**Work to complete**
Pull out every line in the entries below that contains the string "with", keeping the lines in their original order.

**Material provided**

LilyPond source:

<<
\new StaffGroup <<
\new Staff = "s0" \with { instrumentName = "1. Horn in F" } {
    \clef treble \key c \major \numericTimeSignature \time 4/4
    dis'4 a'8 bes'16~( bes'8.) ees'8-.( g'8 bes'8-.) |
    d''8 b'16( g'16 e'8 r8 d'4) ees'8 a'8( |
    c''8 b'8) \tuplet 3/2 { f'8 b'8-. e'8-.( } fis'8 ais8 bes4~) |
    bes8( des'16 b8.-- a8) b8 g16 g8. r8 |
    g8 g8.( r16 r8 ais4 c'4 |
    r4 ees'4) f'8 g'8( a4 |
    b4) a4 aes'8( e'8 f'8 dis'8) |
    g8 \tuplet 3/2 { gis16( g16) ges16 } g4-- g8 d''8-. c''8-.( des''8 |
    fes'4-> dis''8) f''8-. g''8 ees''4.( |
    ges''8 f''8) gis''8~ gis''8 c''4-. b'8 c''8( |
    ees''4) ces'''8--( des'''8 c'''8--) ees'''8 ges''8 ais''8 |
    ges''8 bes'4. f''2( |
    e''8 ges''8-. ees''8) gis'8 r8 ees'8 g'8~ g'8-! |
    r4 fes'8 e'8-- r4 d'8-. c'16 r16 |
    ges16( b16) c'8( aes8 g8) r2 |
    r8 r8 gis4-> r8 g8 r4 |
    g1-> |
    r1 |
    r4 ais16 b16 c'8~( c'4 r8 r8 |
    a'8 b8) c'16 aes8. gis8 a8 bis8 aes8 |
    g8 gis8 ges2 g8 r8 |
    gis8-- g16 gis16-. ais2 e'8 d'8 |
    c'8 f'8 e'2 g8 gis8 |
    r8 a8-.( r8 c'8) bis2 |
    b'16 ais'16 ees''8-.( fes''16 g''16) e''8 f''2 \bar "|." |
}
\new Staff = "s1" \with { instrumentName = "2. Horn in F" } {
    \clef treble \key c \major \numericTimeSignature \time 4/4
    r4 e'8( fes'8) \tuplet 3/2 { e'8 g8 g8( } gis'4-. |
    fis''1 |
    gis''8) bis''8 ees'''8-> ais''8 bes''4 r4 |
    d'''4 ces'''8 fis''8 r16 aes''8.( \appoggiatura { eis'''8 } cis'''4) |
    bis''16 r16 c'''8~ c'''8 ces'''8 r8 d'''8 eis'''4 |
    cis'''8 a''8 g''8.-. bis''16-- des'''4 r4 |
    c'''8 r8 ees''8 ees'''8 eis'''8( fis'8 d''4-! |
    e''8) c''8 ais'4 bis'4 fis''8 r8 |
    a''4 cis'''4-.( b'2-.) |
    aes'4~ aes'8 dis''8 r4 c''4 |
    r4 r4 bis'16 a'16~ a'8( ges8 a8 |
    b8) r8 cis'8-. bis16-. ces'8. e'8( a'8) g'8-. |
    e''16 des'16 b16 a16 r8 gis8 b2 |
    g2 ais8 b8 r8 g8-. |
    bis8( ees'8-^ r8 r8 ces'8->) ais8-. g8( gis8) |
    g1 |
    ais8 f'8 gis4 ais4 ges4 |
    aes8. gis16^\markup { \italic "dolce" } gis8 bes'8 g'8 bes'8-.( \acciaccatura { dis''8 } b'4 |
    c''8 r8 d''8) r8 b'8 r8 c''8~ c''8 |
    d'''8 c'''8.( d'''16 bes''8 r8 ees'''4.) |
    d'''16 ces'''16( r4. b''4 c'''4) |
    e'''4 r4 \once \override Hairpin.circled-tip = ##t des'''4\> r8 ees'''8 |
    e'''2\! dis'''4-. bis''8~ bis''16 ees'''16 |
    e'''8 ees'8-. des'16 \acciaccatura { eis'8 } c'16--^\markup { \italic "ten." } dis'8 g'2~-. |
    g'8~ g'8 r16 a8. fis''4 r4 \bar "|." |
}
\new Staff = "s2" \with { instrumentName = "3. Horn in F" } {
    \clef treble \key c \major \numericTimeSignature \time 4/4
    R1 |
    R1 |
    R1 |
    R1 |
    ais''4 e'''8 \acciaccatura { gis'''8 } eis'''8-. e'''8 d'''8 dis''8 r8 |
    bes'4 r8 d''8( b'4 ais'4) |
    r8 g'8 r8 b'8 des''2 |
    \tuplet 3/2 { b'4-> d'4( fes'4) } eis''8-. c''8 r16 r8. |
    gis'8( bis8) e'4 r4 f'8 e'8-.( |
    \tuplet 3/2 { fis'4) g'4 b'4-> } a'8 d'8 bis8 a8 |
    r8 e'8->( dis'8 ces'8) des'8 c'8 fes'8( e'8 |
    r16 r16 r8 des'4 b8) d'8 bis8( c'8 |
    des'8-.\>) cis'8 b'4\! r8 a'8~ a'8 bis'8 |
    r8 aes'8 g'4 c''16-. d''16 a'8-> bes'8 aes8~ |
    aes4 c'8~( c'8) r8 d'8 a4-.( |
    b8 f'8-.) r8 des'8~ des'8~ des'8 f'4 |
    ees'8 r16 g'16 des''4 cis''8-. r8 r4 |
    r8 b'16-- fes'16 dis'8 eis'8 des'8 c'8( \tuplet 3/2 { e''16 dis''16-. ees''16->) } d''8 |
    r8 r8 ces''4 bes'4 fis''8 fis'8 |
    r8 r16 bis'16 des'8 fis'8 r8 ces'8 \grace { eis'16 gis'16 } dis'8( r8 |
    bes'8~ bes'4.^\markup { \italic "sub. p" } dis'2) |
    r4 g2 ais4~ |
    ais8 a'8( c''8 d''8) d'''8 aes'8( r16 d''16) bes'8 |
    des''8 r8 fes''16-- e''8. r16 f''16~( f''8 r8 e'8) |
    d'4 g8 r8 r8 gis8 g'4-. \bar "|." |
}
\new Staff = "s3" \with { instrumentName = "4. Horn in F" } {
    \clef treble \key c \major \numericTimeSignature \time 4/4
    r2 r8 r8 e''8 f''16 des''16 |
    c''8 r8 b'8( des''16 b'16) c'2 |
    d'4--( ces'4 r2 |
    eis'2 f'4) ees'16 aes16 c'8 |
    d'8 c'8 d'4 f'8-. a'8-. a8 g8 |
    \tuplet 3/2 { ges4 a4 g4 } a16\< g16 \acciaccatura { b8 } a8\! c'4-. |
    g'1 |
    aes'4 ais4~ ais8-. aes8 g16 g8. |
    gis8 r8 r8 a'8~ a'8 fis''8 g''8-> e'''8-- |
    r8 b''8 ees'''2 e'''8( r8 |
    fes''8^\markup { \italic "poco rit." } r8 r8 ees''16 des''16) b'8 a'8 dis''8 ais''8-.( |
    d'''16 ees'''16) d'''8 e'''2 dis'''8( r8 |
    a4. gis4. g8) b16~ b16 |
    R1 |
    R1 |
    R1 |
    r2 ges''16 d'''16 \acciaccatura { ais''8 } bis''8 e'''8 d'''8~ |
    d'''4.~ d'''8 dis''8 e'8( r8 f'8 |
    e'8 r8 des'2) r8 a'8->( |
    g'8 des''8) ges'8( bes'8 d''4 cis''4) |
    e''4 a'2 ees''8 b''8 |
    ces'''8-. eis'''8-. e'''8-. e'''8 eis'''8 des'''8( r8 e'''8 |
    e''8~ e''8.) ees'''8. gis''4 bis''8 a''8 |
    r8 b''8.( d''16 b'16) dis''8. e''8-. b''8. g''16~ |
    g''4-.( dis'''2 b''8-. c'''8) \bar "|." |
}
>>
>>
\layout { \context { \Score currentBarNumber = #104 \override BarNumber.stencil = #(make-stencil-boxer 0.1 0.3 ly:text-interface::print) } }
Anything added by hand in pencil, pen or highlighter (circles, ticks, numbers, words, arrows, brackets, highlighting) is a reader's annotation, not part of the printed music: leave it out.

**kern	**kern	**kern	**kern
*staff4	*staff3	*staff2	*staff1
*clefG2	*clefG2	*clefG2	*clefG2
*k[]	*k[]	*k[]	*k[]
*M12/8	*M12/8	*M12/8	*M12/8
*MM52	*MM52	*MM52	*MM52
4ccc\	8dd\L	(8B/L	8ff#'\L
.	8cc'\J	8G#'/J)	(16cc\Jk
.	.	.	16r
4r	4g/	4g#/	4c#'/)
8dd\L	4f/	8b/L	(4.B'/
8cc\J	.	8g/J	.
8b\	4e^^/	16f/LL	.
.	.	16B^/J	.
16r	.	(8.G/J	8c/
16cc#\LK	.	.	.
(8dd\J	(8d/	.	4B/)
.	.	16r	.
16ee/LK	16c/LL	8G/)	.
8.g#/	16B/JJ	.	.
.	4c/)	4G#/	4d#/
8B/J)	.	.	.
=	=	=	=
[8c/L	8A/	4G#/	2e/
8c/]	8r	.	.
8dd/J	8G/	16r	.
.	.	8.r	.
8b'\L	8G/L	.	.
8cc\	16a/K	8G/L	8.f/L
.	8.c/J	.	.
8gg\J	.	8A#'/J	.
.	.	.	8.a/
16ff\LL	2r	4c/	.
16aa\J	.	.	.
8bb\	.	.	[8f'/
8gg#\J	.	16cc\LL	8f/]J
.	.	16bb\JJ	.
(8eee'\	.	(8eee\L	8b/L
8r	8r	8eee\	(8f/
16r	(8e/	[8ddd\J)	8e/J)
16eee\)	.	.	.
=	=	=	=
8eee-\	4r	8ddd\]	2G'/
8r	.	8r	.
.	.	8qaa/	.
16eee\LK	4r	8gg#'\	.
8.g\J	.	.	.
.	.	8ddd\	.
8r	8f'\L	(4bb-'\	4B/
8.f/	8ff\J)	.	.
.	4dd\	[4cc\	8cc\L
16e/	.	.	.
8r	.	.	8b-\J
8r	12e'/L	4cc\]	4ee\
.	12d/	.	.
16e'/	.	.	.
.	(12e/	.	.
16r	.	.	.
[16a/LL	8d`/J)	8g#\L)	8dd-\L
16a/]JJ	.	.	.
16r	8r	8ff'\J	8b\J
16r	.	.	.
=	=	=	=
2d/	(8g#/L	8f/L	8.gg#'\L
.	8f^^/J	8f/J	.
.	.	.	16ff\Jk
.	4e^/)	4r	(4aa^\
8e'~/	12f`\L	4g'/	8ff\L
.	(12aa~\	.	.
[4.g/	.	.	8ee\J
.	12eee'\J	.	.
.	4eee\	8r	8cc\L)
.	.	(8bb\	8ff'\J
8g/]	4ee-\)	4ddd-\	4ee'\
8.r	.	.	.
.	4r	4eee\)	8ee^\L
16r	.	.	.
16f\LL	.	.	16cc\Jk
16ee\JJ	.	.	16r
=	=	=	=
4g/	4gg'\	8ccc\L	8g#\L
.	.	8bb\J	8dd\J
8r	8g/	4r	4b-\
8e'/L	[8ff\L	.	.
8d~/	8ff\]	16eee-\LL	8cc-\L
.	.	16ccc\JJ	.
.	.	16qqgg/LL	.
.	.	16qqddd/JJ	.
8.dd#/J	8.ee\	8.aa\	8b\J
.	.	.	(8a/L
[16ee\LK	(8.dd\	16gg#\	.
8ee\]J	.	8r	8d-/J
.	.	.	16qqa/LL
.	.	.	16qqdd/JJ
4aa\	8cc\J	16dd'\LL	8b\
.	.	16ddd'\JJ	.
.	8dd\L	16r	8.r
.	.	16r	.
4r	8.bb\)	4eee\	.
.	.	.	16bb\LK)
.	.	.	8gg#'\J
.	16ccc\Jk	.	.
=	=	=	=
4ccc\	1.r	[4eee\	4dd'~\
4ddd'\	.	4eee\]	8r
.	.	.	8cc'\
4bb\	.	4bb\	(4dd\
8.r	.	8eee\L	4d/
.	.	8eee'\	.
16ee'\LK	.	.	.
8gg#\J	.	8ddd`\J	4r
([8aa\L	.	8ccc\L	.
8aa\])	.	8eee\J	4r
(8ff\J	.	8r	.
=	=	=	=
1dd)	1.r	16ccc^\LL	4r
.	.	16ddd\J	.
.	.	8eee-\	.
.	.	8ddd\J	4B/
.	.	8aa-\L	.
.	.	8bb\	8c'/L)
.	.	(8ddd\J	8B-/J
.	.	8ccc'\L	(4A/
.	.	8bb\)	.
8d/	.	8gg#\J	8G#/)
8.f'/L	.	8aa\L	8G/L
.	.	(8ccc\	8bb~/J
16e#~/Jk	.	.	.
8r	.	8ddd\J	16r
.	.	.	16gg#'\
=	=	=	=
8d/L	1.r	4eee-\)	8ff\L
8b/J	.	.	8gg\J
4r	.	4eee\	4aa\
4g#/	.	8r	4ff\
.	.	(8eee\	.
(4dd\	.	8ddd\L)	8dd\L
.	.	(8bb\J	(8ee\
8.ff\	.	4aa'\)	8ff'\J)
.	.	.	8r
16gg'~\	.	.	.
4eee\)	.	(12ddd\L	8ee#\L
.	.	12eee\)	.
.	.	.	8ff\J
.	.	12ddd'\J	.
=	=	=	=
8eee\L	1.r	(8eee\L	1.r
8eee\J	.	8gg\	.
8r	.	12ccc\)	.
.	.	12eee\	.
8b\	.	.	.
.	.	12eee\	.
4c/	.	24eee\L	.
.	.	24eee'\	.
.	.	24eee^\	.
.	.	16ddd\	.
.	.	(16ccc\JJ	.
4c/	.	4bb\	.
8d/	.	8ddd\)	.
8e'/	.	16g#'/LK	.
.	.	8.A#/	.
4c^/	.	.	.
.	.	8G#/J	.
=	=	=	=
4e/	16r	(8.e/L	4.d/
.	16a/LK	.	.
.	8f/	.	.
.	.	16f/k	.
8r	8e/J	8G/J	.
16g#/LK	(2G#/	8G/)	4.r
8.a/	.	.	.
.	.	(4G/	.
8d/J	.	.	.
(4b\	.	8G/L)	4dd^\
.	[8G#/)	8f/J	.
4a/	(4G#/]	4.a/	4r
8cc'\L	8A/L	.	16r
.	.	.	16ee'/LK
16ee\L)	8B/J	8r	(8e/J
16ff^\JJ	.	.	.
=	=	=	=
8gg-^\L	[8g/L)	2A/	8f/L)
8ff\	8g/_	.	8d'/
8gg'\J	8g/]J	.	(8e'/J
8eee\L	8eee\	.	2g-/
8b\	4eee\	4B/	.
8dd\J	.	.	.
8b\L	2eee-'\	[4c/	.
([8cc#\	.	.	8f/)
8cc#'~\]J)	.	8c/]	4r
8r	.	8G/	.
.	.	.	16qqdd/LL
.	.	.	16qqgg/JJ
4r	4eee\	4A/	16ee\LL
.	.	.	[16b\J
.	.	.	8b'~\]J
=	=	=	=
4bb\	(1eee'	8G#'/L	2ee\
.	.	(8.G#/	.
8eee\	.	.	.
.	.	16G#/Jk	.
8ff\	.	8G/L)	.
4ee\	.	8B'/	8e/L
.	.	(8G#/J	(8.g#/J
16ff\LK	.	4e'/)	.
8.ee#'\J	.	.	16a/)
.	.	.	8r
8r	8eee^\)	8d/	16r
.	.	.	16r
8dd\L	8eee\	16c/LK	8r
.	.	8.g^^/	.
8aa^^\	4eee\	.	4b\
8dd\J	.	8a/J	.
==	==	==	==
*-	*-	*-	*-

**Output**
\new Staff = "s0" \with { instrumentName = "1. Horn in F" } {
\new Staff = "s1" \with { instrumentName = "2. Horn in F" } {
\new Staff = "s2" \with { instrumentName = "3. Horn in F" } {
\new Staff = "s3" \with { instrumentName = "4. Horn in F" } {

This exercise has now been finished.